• [What is required] Reproduce everything from the line that contains "chapeau/blanc; réveil/turquoise (no." down to the line that contains "seau/violet; pion/rose" in the listing below, word for word and nothing more. Leave the pictures out.

(Records to process Opens)

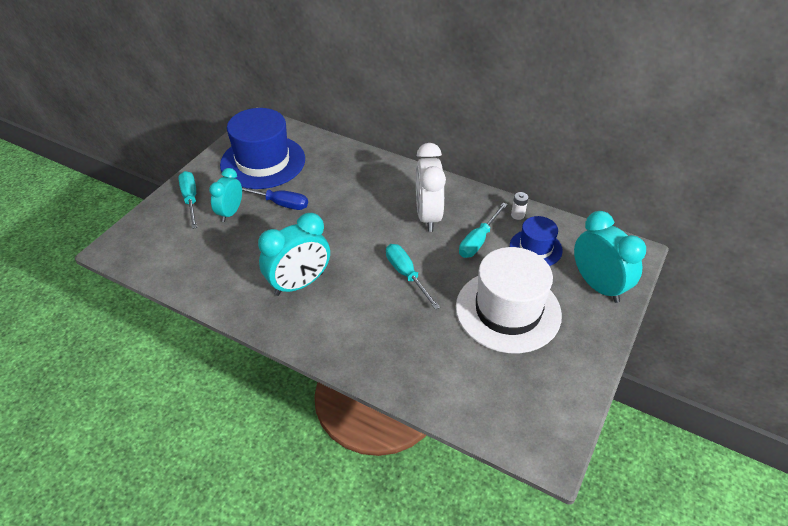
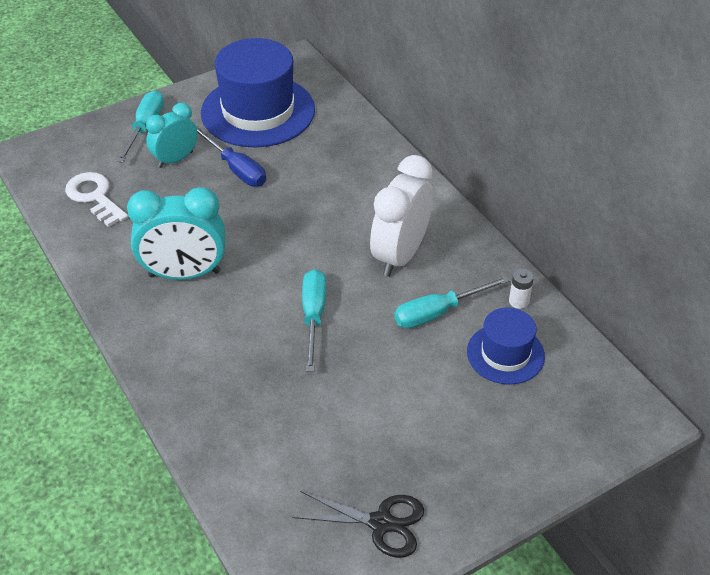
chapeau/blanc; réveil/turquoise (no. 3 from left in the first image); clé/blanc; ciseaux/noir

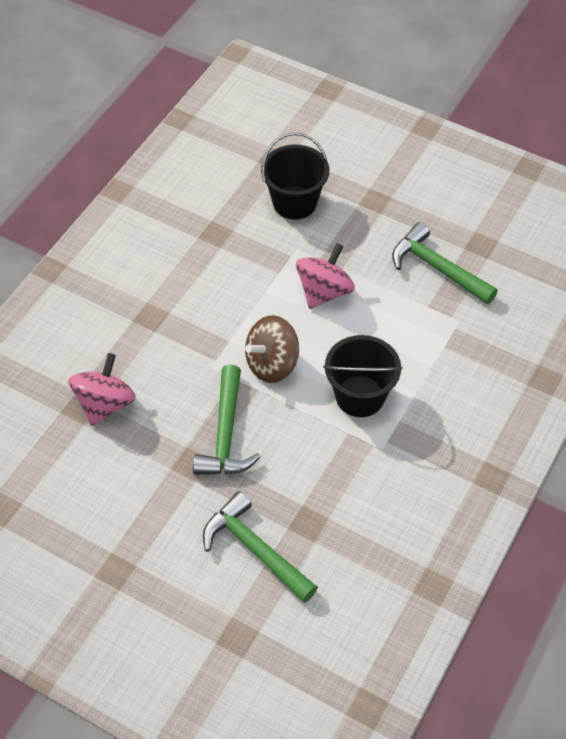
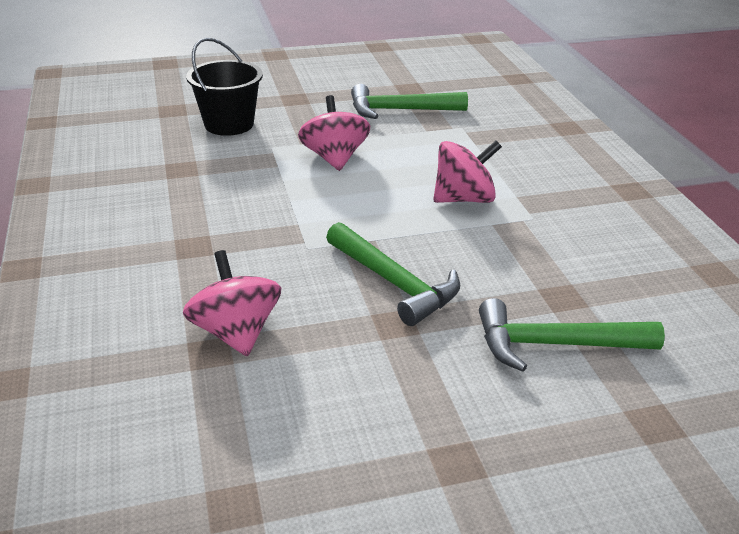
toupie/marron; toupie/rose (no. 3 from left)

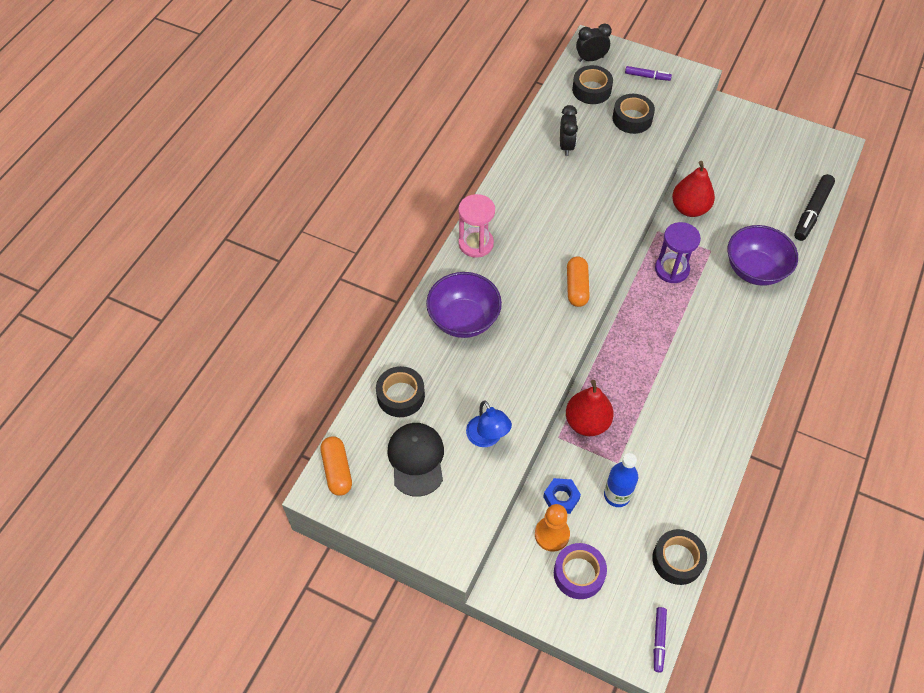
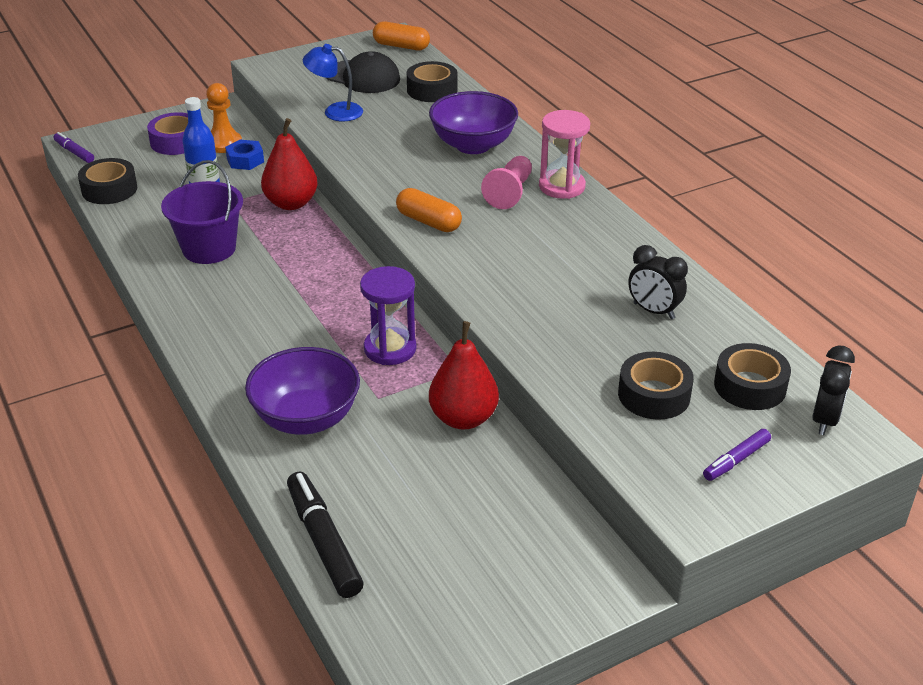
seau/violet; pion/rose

(Records to process Closes)
(Records to process Opens)

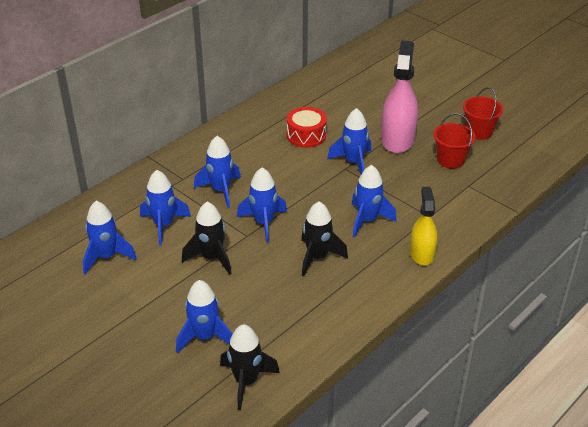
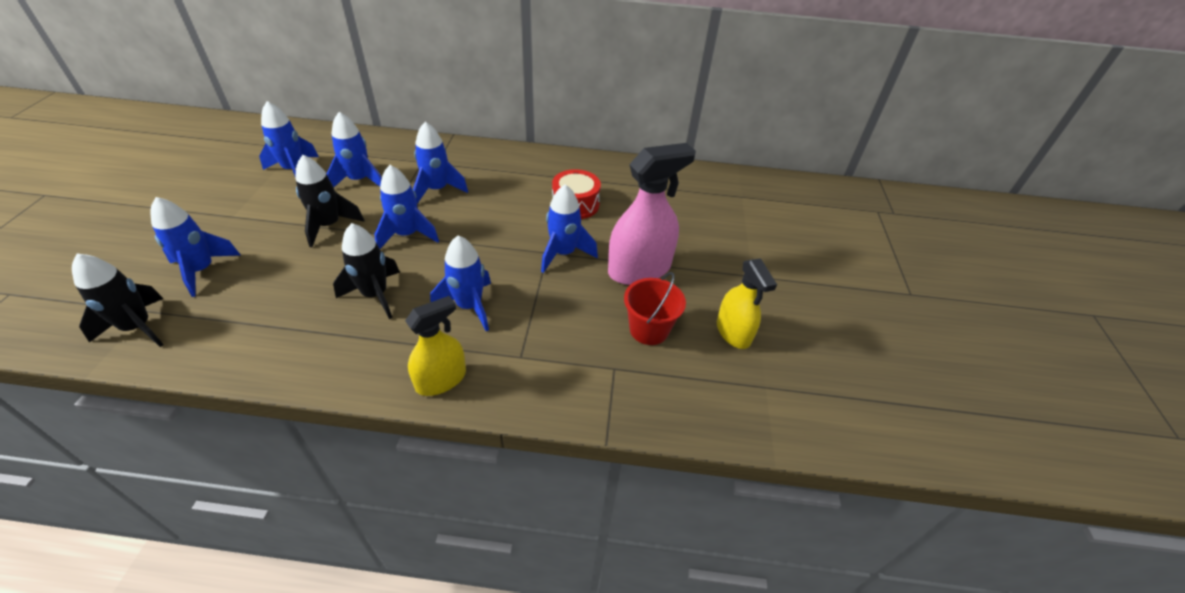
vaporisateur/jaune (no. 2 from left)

(Records to process Closes)
(Records to process Opens)

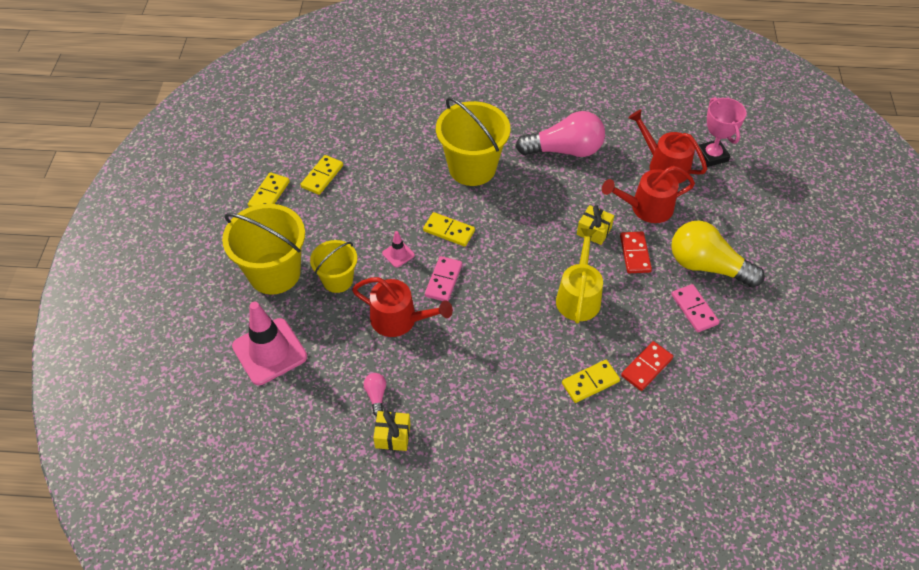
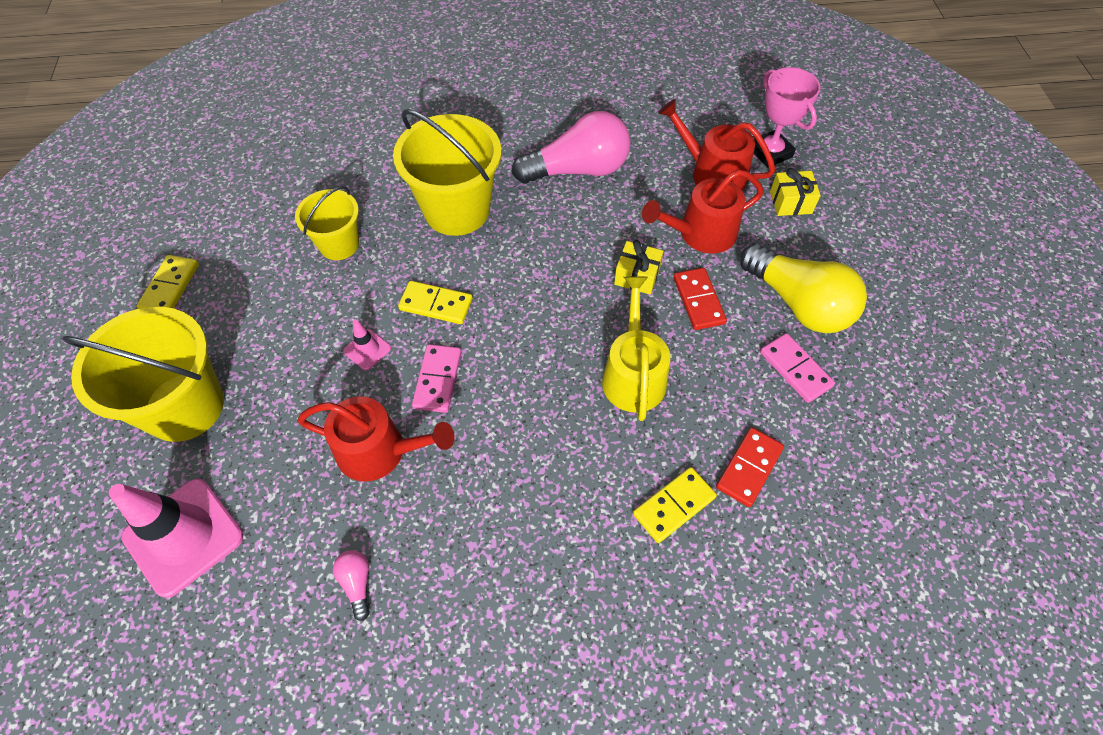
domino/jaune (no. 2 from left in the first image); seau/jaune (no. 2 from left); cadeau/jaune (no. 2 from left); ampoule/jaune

(Records to process Closes)

• [Answer space]
chapeau/blanc; réveil/turquoise (no. 3 from left in the first image); clé/blanc; ciseaux/noir

toupie/marron; toupie/rose (no. 3 from left)

seau/violet; pion/rose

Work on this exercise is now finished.